Work instructions — Write out, exactly and only, the lines that run from the top of the records to the line with "blue scissors: [187,159,245,195]". Include both ends; exclude pictures.

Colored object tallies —

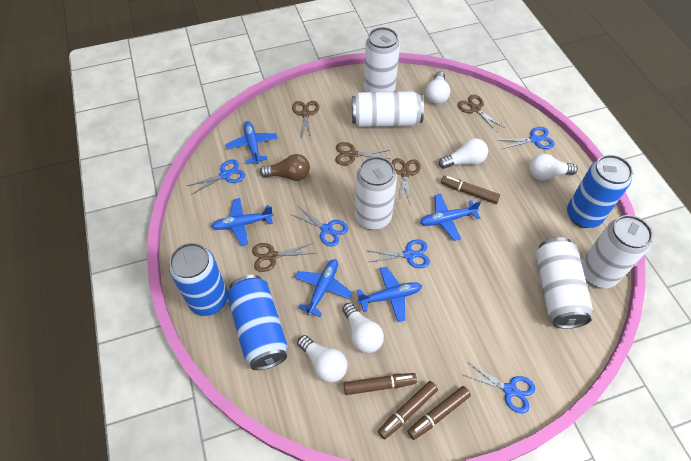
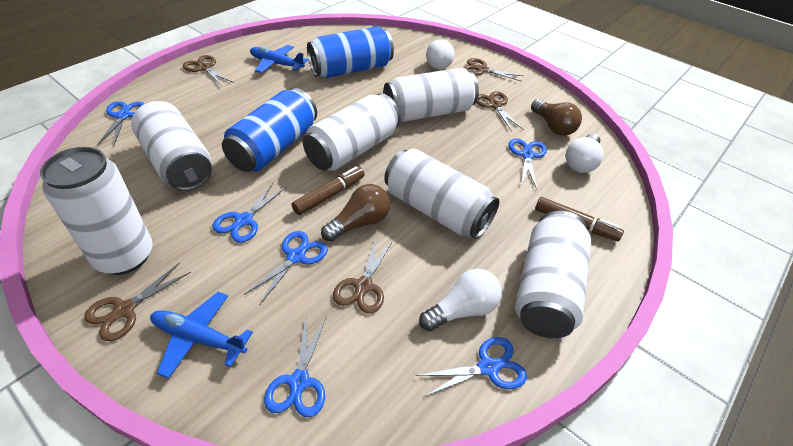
blue can: [169,243,228,316] [227,275,287,370] [567,155,633,228] = 3 -> [222,88,317,172] [307,26,394,78] = 2
blue plane: [211,198,273,246] [226,121,278,164] [294,259,353,317] [357,267,422,322] [420,194,481,241] = 5 -> [150,292,253,379] [250,45,308,73] = 2
blue scissors: [187,159,245,195] [290,206,348,247] [367,239,430,268] [464,362,535,414] [500,127,554,149] = 5 -> [97,101,145,145] [212,182,287,243] [244,231,328,305] [264,317,326,417] [416,337,527,397] [508,138,547,189] = 6
brown light bulb: [260,154,310,181] = 1 -> [321,184,390,242] [531,99,582,136] = 2
brown marker: [344,373,417,395] [378,381,438,440] [407,386,471,440] [441,176,500,204] = 4 -> [292,166,365,215] [535,197,624,241] = 2
white can: [352,91,424,127] [355,156,397,230] [364,27,400,92] [536,237,593,329] [581,215,653,288] = 5 -> [40,147,153,275] [131,101,212,191] [303,93,401,171] [383,68,479,122] [384,148,499,239] [515,211,591,338] = 6
white light bulb: [297,335,347,383] [342,303,384,353] [426,71,450,104] [439,138,488,169] [529,154,578,181] = 5 -> [419,269,502,331] [426,39,455,69] [566,134,603,173] = 3

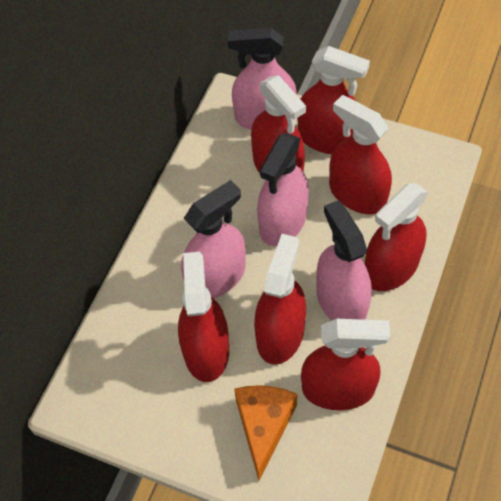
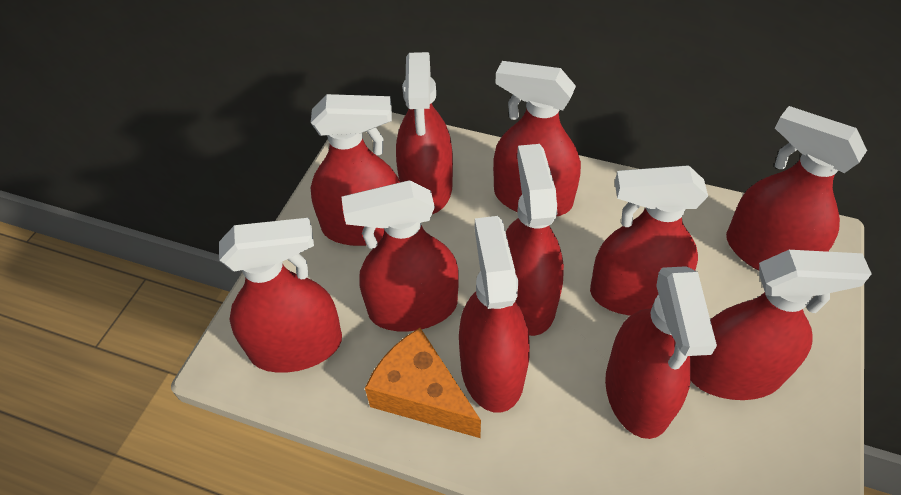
pink spray bottle: [181,180,246,299] [228,28,297,130] [257,133,309,246] [316,200,372,321] = 4 -> none = 0
red spray bottle: [178,252,229,382] [251,75,306,173] [254,234,306,365] [297,46,370,154] [301,319,390,410] [329,95,392,215] [365,183,428,291] = 7 -> [219,218,342,373] [310,94,400,246] [341,180,459,332] [396,52,453,214] [459,216,530,413] [493,61,581,216] [506,144,564,336] [590,166,708,316] [605,266,717,439] [690,250,872,400] [726,106,867,271] = 11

Solution for this exercise —
blue can: [169,243,228,316] [227,275,287,370] [567,155,633,228] = 3 -> [222,88,317,172] [307,26,394,78] = 2
blue plane: [211,198,273,246] [226,121,278,164] [294,259,353,317] [357,267,422,322] [420,194,481,241] = 5 -> [150,292,253,379] [250,45,308,73] = 2
blue scissors: [187,159,245,195] [290,206,348,247] [367,239,430,268] [464,362,535,414] [500,127,554,149] = 5 -> [97,101,145,145] [212,182,287,243] [244,231,328,305] [264,317,326,417] [416,337,527,397] [508,138,547,189] = 6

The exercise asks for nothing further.